RAW DATA:

····················

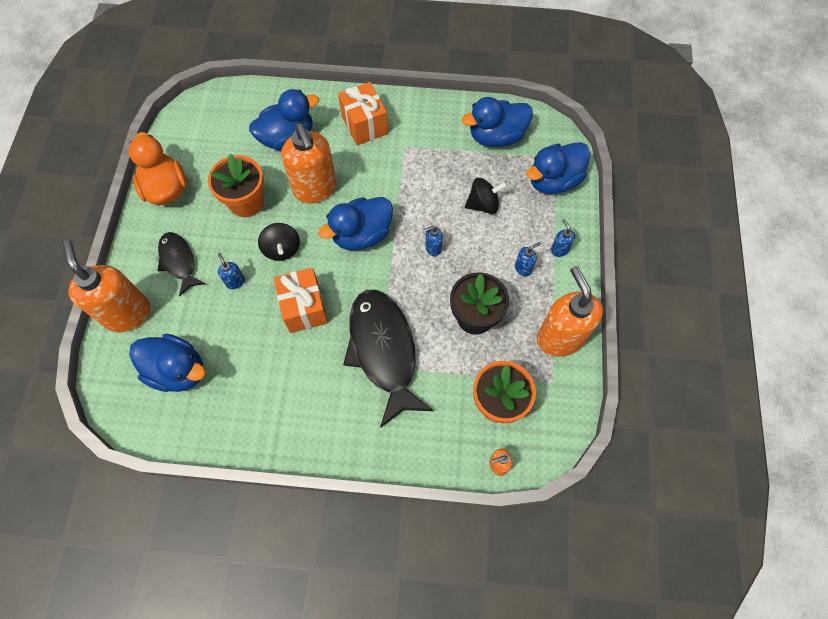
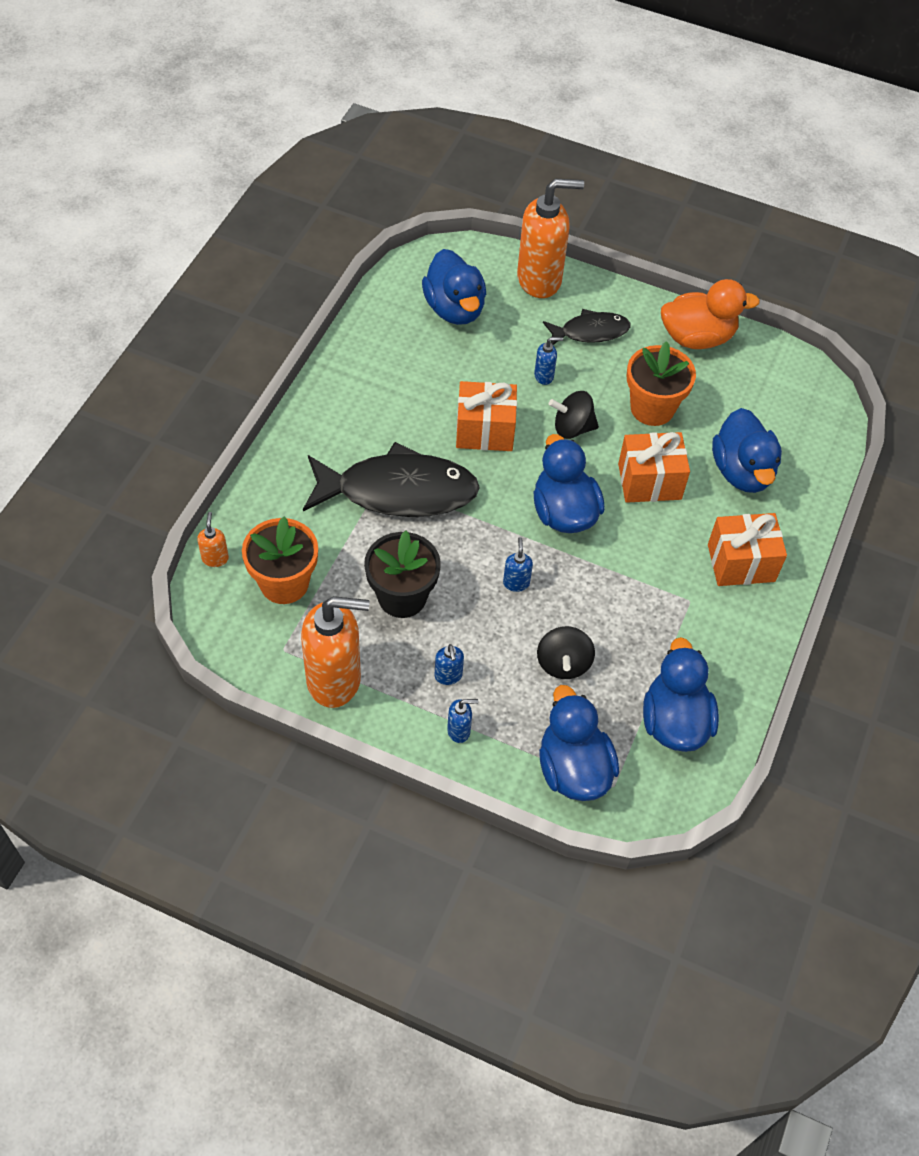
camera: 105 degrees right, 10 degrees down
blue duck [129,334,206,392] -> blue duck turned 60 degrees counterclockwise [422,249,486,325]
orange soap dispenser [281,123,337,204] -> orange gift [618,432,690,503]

····················

TASK DESCRIPTION:
Pictures aside, return all of the material exactly as written.

OUTPUT BELOW:
camera: 105 degrees right, 10 degrees down
blue duck [129,334,206,392] -> blue duck turned 60 degrees counterclockwise [422,249,486,325]
orange soap dispenser [281,123,337,204] -> orange gift [618,432,690,503]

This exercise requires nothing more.